• Exercise input
[START]

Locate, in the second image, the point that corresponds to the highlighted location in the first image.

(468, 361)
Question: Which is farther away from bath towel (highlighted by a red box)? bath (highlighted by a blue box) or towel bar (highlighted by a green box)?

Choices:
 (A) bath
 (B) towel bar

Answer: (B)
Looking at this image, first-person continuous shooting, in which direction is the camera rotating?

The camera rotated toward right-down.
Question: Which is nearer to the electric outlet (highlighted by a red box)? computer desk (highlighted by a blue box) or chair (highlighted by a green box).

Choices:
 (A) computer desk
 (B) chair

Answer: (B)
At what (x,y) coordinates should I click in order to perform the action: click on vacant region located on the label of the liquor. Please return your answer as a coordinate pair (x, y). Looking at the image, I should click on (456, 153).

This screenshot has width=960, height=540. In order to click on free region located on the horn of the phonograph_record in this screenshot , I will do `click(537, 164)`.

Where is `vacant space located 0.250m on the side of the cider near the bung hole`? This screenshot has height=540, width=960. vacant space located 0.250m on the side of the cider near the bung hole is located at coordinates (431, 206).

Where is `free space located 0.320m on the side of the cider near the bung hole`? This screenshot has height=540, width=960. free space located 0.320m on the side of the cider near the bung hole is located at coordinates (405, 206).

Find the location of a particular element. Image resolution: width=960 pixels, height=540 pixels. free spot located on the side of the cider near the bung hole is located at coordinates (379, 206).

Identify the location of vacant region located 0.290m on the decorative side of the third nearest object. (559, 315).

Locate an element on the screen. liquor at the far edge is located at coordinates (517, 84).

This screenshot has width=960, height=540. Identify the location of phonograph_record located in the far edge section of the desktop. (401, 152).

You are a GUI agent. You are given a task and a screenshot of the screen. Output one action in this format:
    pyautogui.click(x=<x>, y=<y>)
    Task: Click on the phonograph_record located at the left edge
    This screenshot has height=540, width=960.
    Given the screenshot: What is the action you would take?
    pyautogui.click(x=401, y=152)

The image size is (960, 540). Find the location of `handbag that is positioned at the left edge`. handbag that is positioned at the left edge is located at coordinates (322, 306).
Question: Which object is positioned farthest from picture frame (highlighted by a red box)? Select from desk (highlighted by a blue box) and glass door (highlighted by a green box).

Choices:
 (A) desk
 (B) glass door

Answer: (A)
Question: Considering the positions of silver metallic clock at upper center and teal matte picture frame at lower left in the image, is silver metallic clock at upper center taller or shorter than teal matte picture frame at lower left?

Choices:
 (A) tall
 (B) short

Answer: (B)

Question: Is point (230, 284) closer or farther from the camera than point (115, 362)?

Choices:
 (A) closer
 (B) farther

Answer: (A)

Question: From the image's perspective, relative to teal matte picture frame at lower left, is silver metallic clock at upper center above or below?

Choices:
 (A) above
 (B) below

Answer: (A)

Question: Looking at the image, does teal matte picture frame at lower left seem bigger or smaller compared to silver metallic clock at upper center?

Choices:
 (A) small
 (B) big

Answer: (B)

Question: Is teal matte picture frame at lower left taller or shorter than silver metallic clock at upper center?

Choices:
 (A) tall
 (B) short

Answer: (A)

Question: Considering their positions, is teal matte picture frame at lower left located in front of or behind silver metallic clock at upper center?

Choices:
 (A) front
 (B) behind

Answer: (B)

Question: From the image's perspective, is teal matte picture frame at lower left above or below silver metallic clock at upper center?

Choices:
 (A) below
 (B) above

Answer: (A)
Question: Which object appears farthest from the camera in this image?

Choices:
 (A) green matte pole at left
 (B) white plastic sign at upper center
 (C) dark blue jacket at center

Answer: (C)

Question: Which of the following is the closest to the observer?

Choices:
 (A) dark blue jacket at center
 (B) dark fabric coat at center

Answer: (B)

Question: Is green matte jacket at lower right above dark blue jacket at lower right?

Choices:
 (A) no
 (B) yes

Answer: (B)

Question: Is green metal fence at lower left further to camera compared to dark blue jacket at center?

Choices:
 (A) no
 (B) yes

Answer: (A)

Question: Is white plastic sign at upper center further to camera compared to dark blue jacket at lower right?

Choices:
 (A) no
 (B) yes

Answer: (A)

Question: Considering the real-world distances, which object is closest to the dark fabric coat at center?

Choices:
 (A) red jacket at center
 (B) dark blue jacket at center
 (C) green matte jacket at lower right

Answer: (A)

[END]

• Task to complete
Copy out the records word for word, from their very first line down to and including the line that contains "Looking at this".

• Exercise response
Locate, in the second image, the point that corresponds to the highlighted location in the first image.

(468, 361)
Question: Which is farther away from bath towel (highlighted by a red box)? bath (highlighted by a blue box) or towel bar (highlighted by a green box)?

Choices:
 (A) bath
 (B) towel bar

Answer: (B)
Looking at this image, first-person continuous shooting, in which direction is the camera rotating?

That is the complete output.